◆ **Work item**: Beneath this instruction is a block of data; output from it exactly the lines that run from the one containing "orange rectangle: (73, 139)" through the one containing "red rectangle: (102, 104)", inclusive.

◆ **Task inputs**:
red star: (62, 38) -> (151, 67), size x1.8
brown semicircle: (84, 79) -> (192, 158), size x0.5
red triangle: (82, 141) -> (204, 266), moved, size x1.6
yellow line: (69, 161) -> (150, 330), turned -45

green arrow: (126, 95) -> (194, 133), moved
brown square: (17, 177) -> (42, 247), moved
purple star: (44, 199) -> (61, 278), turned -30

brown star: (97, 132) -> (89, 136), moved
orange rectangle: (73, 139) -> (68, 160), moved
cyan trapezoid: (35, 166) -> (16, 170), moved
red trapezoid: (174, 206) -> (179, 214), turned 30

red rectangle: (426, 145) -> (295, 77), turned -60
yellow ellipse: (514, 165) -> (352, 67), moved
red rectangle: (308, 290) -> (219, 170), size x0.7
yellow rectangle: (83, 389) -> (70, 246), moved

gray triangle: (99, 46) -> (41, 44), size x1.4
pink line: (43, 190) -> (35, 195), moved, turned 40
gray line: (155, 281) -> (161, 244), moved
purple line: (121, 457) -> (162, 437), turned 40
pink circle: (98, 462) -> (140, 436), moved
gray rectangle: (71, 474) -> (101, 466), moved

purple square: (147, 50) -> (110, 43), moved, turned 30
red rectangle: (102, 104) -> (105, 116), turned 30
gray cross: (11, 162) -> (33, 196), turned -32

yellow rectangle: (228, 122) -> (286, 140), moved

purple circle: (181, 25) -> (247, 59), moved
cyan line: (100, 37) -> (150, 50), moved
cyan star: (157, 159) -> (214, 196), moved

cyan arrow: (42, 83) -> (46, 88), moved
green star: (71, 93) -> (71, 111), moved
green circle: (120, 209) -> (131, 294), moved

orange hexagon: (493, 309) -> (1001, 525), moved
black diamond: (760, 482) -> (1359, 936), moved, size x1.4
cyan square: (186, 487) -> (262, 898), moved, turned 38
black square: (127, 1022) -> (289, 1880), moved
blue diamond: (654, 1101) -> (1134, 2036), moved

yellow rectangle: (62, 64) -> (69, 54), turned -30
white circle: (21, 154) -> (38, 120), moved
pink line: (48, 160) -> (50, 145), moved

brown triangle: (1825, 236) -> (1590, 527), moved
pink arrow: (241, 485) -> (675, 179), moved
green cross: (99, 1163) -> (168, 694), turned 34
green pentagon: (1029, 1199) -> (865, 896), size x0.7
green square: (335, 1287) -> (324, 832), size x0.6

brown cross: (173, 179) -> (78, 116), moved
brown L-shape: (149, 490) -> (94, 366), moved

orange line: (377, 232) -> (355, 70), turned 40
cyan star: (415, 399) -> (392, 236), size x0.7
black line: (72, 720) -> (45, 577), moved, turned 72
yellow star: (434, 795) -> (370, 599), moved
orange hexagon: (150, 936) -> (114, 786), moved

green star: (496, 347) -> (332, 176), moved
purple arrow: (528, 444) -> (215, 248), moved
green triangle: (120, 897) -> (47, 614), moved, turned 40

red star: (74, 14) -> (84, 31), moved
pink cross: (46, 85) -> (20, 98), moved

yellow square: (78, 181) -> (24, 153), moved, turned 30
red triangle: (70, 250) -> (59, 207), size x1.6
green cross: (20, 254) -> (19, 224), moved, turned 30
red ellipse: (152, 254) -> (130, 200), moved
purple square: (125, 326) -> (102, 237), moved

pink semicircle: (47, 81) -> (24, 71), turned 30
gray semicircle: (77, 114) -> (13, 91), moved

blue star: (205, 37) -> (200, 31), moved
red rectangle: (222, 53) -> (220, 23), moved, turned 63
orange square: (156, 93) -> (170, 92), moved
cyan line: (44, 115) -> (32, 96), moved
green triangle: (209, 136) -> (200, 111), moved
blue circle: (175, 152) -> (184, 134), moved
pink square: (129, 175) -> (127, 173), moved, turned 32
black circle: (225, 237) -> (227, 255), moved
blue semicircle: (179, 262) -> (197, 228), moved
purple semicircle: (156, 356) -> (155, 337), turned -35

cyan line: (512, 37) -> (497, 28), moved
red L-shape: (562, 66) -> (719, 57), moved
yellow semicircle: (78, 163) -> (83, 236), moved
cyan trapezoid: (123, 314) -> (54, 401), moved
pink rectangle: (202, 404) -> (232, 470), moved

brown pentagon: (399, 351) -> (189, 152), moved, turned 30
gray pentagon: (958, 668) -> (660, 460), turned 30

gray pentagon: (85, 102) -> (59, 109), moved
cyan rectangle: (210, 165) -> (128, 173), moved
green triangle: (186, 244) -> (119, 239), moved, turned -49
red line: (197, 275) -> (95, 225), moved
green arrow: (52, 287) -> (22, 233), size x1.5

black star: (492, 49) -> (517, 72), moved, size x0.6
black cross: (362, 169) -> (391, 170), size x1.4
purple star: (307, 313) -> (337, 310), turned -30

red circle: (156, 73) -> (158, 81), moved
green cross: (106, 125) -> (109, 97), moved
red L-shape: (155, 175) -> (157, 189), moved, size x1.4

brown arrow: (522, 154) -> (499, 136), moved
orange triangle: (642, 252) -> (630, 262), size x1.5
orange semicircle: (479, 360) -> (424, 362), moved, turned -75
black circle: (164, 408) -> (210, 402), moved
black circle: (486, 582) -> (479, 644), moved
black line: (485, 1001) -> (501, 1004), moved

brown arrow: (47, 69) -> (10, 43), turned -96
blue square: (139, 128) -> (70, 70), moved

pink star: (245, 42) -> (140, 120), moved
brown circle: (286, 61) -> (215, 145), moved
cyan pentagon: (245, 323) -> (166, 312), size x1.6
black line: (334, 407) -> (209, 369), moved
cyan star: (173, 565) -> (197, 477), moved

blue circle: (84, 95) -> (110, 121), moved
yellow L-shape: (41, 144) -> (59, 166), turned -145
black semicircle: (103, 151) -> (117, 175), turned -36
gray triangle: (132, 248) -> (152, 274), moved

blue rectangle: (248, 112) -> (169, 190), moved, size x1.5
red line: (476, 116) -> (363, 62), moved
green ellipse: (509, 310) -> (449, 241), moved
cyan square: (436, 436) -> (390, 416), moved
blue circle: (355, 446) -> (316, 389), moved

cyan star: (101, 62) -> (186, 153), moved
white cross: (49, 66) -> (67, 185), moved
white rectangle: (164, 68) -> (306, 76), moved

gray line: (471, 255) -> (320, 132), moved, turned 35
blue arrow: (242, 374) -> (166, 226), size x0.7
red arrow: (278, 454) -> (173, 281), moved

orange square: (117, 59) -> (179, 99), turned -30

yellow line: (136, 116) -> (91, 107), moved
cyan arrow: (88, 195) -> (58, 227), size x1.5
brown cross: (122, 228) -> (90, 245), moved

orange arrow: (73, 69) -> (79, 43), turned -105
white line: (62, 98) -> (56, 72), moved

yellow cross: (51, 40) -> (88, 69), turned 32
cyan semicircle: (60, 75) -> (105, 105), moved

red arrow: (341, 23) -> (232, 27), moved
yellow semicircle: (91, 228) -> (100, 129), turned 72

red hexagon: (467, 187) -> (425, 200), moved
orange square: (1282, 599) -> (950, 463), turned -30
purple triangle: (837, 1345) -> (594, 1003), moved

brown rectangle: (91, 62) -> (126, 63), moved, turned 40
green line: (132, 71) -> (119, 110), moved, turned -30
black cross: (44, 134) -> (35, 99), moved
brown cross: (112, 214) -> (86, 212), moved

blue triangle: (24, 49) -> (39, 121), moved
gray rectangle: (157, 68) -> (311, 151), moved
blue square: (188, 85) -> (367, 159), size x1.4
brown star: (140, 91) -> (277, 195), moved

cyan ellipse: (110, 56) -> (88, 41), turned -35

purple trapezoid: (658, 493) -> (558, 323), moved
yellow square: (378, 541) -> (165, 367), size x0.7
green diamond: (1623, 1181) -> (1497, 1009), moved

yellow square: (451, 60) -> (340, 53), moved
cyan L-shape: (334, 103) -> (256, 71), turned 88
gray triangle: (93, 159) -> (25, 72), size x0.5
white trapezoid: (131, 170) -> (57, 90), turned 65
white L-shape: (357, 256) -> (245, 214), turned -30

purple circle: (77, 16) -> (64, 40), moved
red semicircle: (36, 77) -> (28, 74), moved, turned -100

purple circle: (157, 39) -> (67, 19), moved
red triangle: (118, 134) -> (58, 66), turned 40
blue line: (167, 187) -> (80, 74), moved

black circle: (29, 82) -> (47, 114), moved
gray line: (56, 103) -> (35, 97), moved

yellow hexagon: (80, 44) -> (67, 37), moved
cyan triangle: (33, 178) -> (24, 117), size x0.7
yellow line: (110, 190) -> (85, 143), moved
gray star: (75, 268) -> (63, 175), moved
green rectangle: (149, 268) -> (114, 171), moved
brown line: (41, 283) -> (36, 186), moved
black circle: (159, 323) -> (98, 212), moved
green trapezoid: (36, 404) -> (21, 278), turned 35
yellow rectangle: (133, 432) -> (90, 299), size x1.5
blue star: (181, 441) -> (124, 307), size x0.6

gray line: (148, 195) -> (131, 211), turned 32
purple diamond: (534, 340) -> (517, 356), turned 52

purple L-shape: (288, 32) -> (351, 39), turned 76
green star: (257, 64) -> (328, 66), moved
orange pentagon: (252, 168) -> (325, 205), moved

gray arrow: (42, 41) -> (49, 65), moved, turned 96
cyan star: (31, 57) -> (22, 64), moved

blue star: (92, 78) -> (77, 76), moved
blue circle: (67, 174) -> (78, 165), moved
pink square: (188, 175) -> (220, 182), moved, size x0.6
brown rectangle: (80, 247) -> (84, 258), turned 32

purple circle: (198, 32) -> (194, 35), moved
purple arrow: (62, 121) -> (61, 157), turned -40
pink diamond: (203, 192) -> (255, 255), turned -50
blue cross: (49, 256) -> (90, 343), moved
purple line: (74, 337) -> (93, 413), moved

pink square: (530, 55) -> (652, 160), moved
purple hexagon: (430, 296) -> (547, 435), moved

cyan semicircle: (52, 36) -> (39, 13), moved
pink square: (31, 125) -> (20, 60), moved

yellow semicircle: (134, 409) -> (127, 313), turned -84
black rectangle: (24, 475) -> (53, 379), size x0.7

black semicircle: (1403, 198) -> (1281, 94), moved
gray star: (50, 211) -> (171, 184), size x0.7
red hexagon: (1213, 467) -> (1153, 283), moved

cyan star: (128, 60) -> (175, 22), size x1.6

◆ **Reply**:
orange rectangle: (73, 139) -> (68, 160), moved
cyan trapezoid: (35, 166) -> (16, 170), moved
red trapezoid: (174, 206) -> (179, 214), turned 30

red rectangle: (426, 145) -> (295, 77), turned -60
yellow ellipse: (514, 165) -> (352, 67), moved
red rectangle: (308, 290) -> (219, 170), size x0.7
yellow rectangle: (83, 389) -> (70, 246), moved

gray triangle: (99, 46) -> (41, 44), size x1.4
pink line: (43, 190) -> (35, 195), moved, turned 40
gray line: (155, 281) -> (161, 244), moved
purple line: (121, 457) -> (162, 437), turned 40
pink circle: (98, 462) -> (140, 436), moved
gray rectangle: (71, 474) -> (101, 466), moved

purple square: (147, 50) -> (110, 43), moved, turned 30
red rectangle: (102, 104) -> (105, 116), turned 30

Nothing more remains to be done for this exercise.